[SOURCE MATERIAL]

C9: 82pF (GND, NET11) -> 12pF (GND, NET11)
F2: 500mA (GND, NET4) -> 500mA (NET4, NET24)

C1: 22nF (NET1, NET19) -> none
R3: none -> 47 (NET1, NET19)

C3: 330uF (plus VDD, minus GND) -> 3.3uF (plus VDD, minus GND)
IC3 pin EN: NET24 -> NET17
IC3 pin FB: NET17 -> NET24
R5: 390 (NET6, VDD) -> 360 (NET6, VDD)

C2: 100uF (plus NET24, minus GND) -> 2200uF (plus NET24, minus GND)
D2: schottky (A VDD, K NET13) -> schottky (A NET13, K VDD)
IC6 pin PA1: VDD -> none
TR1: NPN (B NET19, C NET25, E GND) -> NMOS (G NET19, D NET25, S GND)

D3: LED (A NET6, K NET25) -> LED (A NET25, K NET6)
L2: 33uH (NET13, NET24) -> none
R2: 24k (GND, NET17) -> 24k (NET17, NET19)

[/SOURCE MATERIAL]

**TO DO:**
The whole listing above needs to be reproduced exactly.

**ANSWER FOR THIS EXERCISE:**
C9: 82pF (GND, NET11) -> 12pF (GND, NET11)
F2: 500mA (GND, NET4) -> 500mA (NET4, NET24)

C1: 22nF (NET1, NET19) -> none
R3: none -> 47 (NET1, NET19)

C3: 330uF (plus VDD, minus GND) -> 3.3uF (plus VDD, minus GND)
IC3 pin EN: NET24 -> NET17
IC3 pin FB: NET17 -> NET24
R5: 390 (NET6, VDD) -> 360 (NET6, VDD)

C2: 100uF (plus NET24, minus GND) -> 2200uF (plus NET24, minus GND)
D2: schottky (A VDD, K NET13) -> schottky (A NET13, K VDD)
IC6 pin PA1: VDD -> none
TR1: NPN (B NET19, C NET25, E GND) -> NMOS (G NET19, D NET25, S GND)

D3: LED (A NET6, K NET25) -> LED (A NET25, K NET6)
L2: 33uH (NET13, NET24) -> none
R2: 24k (GND, NET17) -> 24k (NET17, NET19)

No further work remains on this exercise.